• **Activity**:
Give back the listing in full and exactly, leaving out the images.

• **Material shown**:

+---+

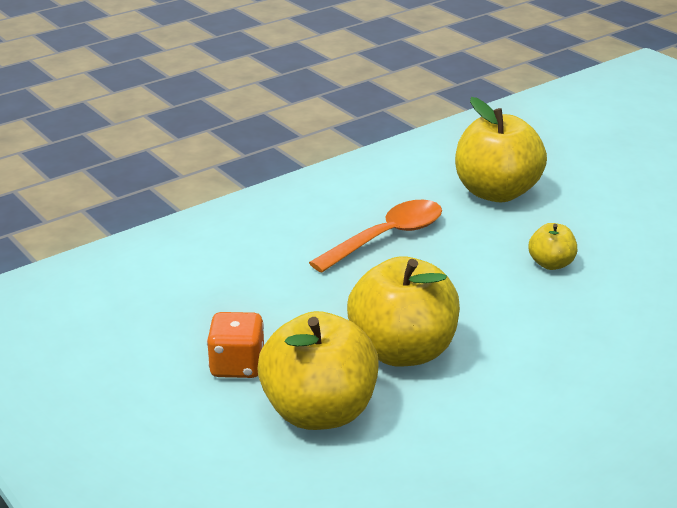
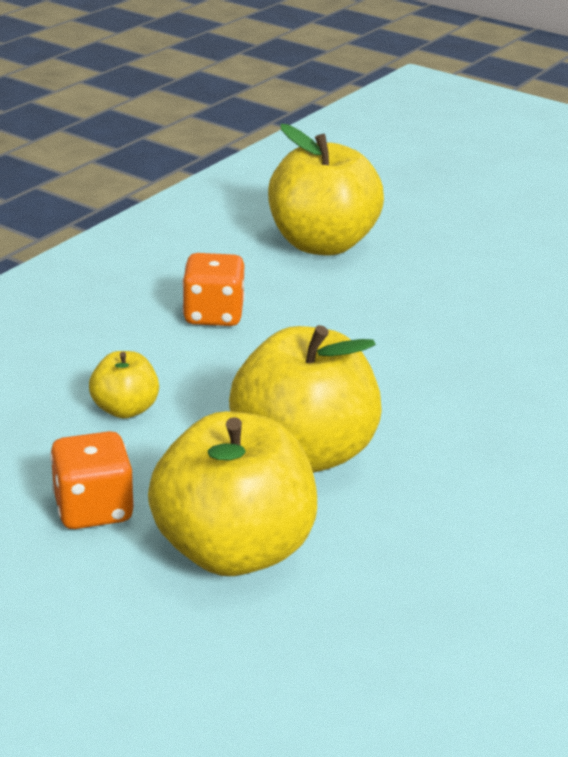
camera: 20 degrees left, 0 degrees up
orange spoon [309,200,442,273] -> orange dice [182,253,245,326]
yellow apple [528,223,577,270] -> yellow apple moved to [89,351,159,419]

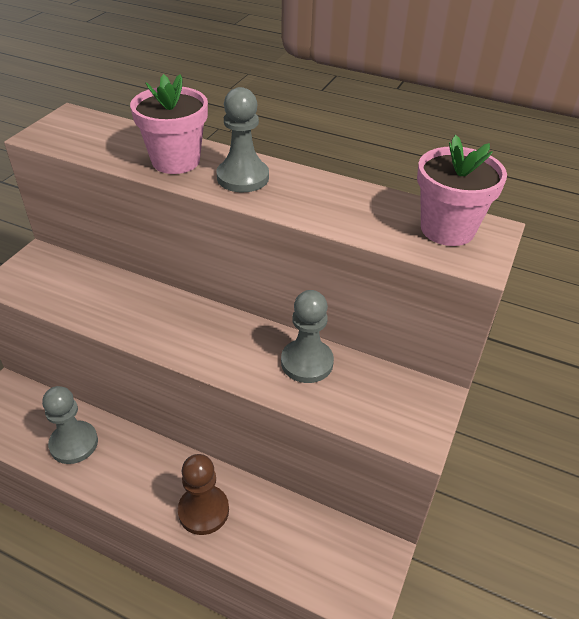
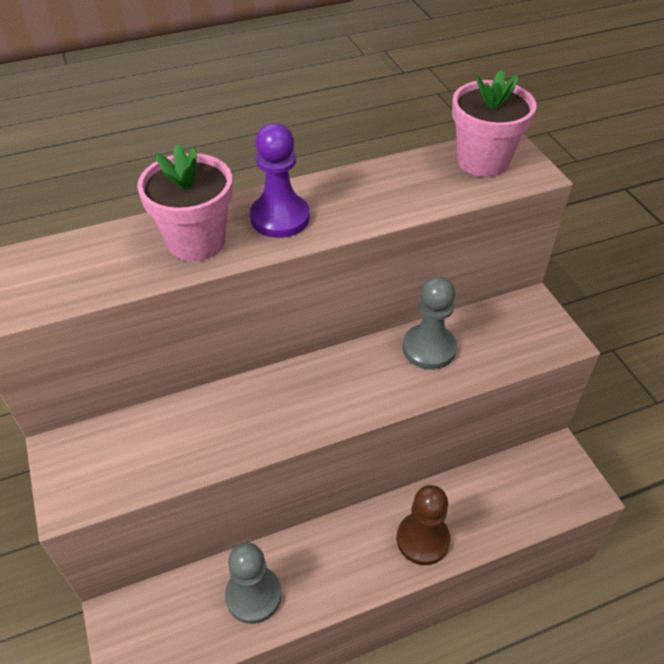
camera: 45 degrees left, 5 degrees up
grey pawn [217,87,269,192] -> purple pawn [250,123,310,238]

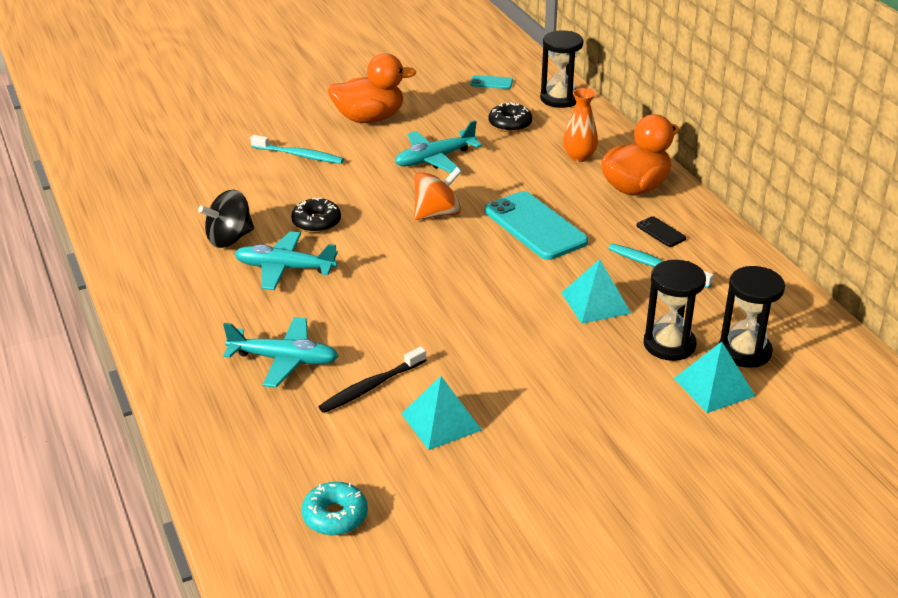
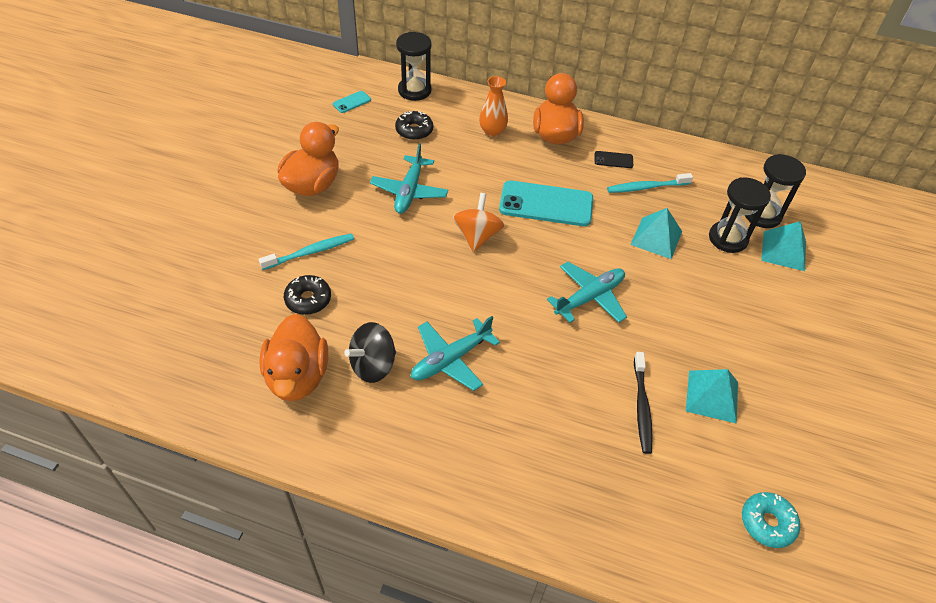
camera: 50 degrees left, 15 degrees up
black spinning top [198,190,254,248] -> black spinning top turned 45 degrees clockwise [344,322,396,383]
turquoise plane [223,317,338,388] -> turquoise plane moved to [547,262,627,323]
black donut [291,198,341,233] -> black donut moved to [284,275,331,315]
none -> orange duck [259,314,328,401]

+---+

• **Result for this exercise**:
camera: 20 degrees left, 0 degrees up
orange spoon [309,200,442,273] -> orange dice [182,253,245,326]
yellow apple [528,223,577,270] -> yellow apple moved to [89,351,159,419]

camera: 45 degrees left, 5 degrees up
grey pawn [217,87,269,192] -> purple pawn [250,123,310,238]

camera: 50 degrees left, 15 degrees up
black spinning top [198,190,254,248] -> black spinning top turned 45 degrees clockwise [344,322,396,383]
turquoise plane [223,317,338,388] -> turquoise plane moved to [547,262,627,323]
black donut [291,198,341,233] -> black donut moved to [284,275,331,315]
none -> orange duck [259,314,328,401]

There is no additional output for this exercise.